WHAT TO PRODUCE: Please tally the lines of the records below that contain the string "closer", with uppercase and lowercase counted as different, and reply with only that number.

DATA FOR THIS TASK:

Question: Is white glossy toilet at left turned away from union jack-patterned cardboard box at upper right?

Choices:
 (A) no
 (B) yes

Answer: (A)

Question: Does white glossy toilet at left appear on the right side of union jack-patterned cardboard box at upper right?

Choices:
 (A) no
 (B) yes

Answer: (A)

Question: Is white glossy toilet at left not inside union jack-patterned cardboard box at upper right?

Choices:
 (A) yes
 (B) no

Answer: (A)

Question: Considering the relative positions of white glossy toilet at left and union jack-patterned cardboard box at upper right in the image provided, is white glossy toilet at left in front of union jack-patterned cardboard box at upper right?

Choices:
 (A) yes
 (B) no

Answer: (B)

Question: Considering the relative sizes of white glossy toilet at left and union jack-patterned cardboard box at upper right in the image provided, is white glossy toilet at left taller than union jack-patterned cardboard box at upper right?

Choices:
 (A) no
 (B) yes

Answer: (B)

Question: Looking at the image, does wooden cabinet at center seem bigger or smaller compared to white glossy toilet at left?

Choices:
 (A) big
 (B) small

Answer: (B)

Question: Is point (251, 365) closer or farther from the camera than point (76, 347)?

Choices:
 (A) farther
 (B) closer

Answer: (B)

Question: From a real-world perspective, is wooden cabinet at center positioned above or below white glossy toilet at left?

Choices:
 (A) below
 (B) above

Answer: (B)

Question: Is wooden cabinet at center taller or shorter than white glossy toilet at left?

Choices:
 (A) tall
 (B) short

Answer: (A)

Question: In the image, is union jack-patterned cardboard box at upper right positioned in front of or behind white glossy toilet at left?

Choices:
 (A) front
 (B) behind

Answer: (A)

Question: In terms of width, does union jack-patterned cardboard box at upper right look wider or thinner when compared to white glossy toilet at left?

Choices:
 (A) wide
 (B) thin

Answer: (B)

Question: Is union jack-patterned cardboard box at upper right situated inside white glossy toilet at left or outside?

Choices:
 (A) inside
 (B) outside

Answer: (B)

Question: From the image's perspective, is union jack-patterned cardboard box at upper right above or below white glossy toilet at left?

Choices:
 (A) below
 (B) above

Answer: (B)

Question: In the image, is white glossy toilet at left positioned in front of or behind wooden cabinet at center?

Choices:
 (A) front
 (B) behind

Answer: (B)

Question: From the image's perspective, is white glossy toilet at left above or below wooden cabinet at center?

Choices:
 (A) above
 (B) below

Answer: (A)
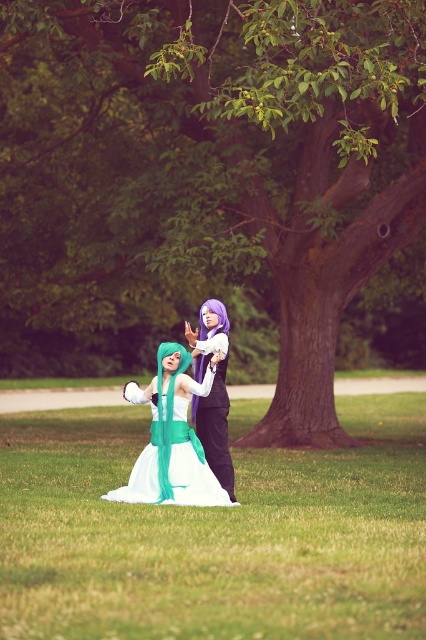
Question: Does green leafy tree at center have a lesser width compared to white satin dress at center?

Choices:
 (A) no
 (B) yes

Answer: (A)

Question: Among these objects, which one is farthest from the camera?

Choices:
 (A) white satin dress at center
 (B) green leafy tree at center

Answer: (B)

Question: Which of these objects is positioned closest to the green leafy tree at center?

Choices:
 (A) white satin dress at center
 (B) green grass at center

Answer: (B)

Question: Is green grass at center to the right of white satin dress at center from the viewer's perspective?

Choices:
 (A) yes
 (B) no

Answer: (B)

Question: Which of these objects is positioned farthest from the green leafy tree at center?

Choices:
 (A) white satin dress at center
 (B) green grass at center

Answer: (A)

Question: Does green leafy tree at center appear on the left side of green grass at center?

Choices:
 (A) yes
 (B) no

Answer: (A)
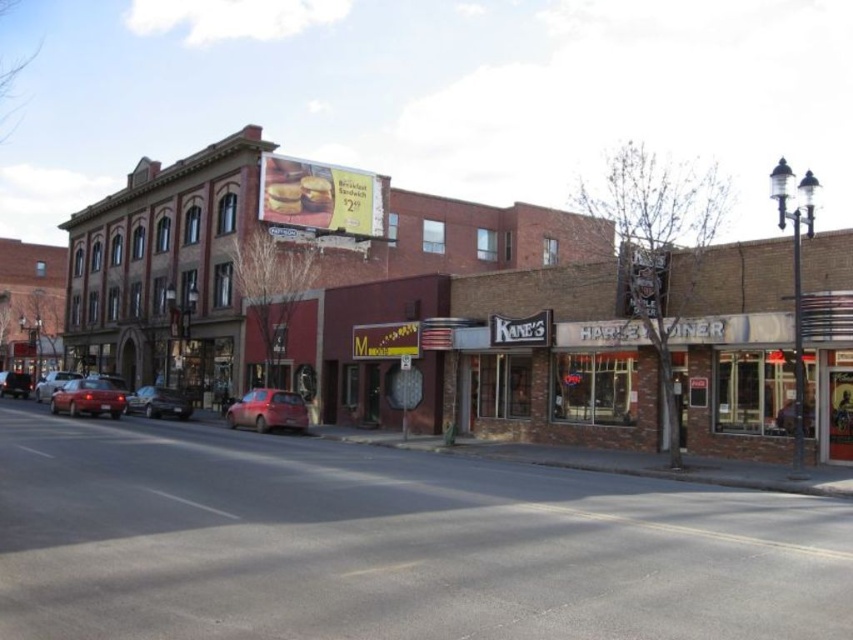
Question: Can you confirm if matte silver sedan at left is positioned to the right of matte red car at center?

Choices:
 (A) yes
 (B) no

Answer: (A)

Question: Which point is farther to the camera?

Choices:
 (A) brick building at center
 (B) matte red sedan at lower left
 (C) matte silver sedan at left
 (D) shiny black sedan at center-left

Answer: (C)

Question: Which of these objects is positioned closest to the matte red car at center?

Choices:
 (A) brick building at center
 (B) shiny black sedan at center-left
 (C) matte red hatchback at center
 (D) brick facade diner at center

Answer: (B)

Question: Does brick facade diner at center have a greater width compared to matte silver sedan at left?

Choices:
 (A) yes
 (B) no

Answer: (B)

Question: Which point appears closest to the camera in this image?

Choices:
 (A) (810, 385)
 (B) (65, 392)
 (C) (12, 385)
 (D) (653, 433)

Answer: (A)

Question: Observing the image, what is the correct spatial positioning of matte red hatchback at center in reference to matte red sedan at lower left?

Choices:
 (A) left
 (B) right

Answer: (B)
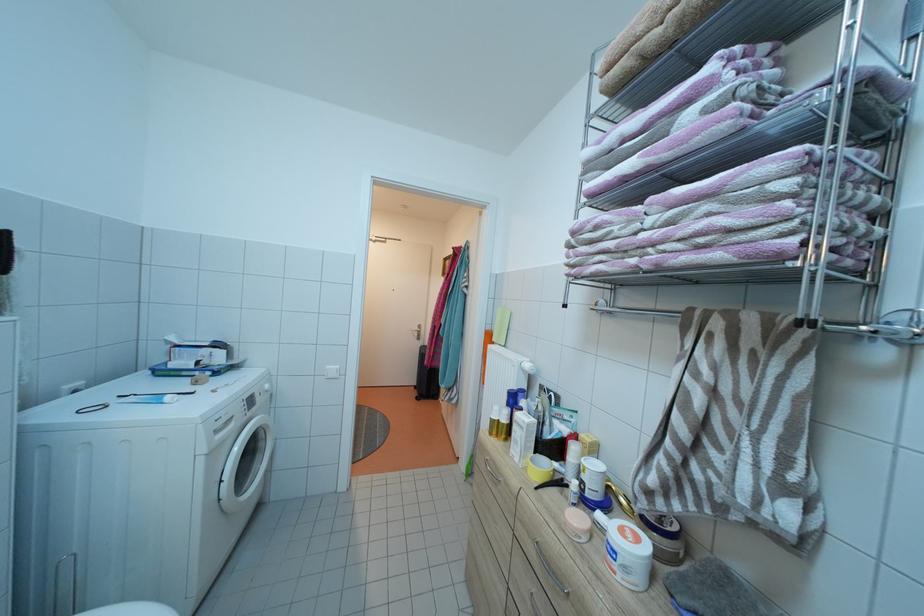
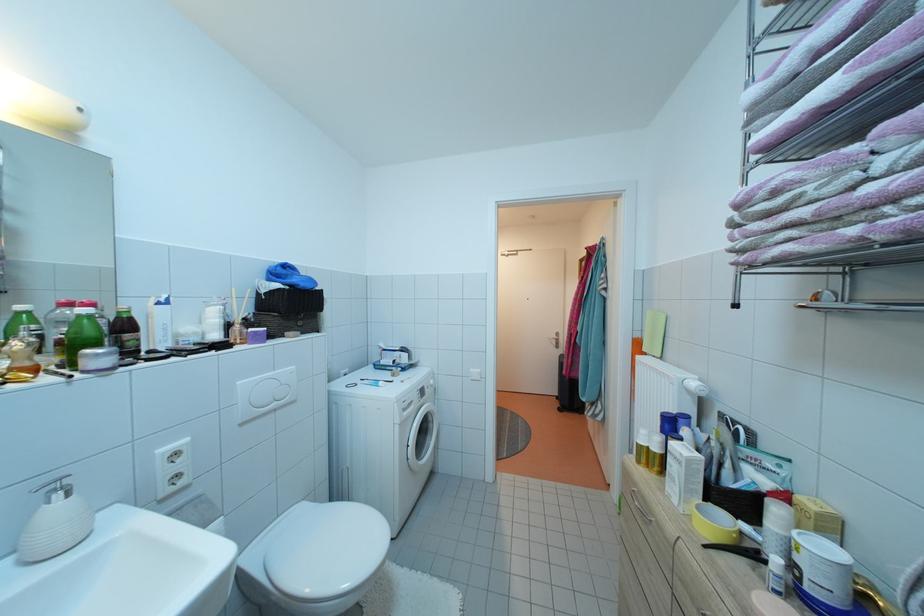
Locate, in the second image, the point that corresponds to (x=590, y=483) in the first image.

(805, 565)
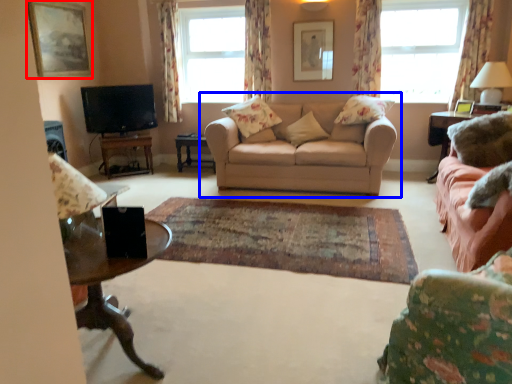
Question: Among these objects, which one is nearest to the camera, picture frame (highlighted by a red box) or studio couch (highlighted by a blue box)?

Choices:
 (A) picture frame
 (B) studio couch

Answer: (B)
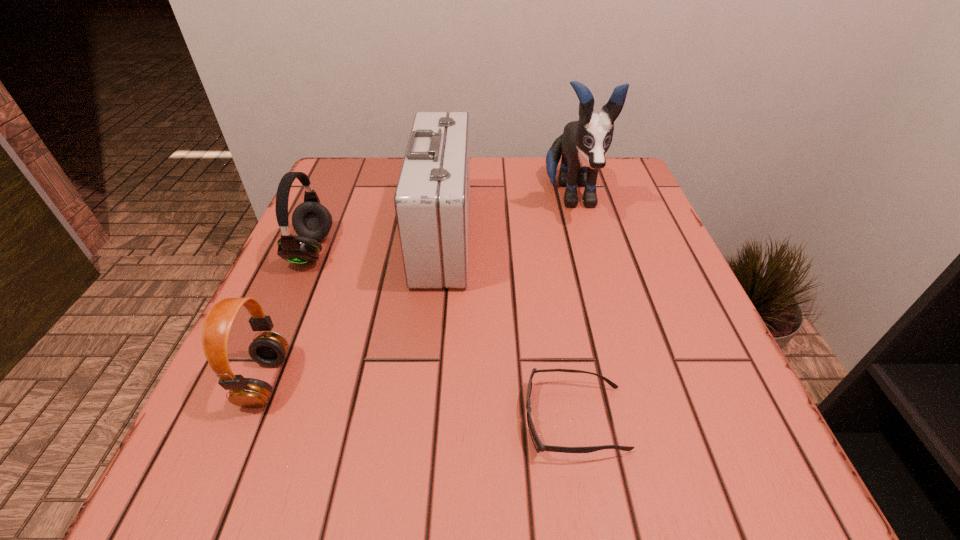
Find the location of a particular element. The width and height of the screenshot is (960, 540). vacant region between the farther headset and the sunglasses is located at coordinates (444, 334).

Locate an element on the screen. This screenshot has height=540, width=960. free spot between the shortest object and the third object from right to left is located at coordinates (509, 327).

Where is `free space between the sunglasses and the third object from left to right`? This screenshot has height=540, width=960. free space between the sunglasses and the third object from left to right is located at coordinates (509, 327).

What are the coordinates of `the third closest object relative to the nearer headset` in the screenshot? It's located at (539, 447).

Select which object appears as the closest to the tallest object. Please provide its 2D coordinates. Your answer should be formatted as a tuple, i.e. [(x, y)], where the tuple contains the x and y coordinates of a point satisfying the conditions above.

[(432, 199)]

This screenshot has height=540, width=960. Identify the location of free space that satisfies the following two spatial constraints: 1. on the front-facing side of the puppy; 2. on the front-facing side of the first-aid kit. (582, 236).

I want to click on vacant point that satisfies the following two spatial constraints: 1. on the front-facing side of the tallest object; 2. on the front-facing side of the fourth shortest object, so click(582, 236).

Image resolution: width=960 pixels, height=540 pixels. I want to click on free point that satisfies the following two spatial constraints: 1. on the front-facing side of the puppy; 2. on the front-facing side of the shortest object, so (633, 419).

I want to click on vacant space that satisfies the following two spatial constraints: 1. on the front-facing side of the tallest object; 2. on the front-facing side of the second tallest object, so click(x=582, y=236).

This screenshot has height=540, width=960. I want to click on free region that satisfies the following two spatial constraints: 1. on the front-facing side of the puppy; 2. on the ear cups of the nearer headset, so click(622, 381).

REPLY TO THE EXERCISE: 2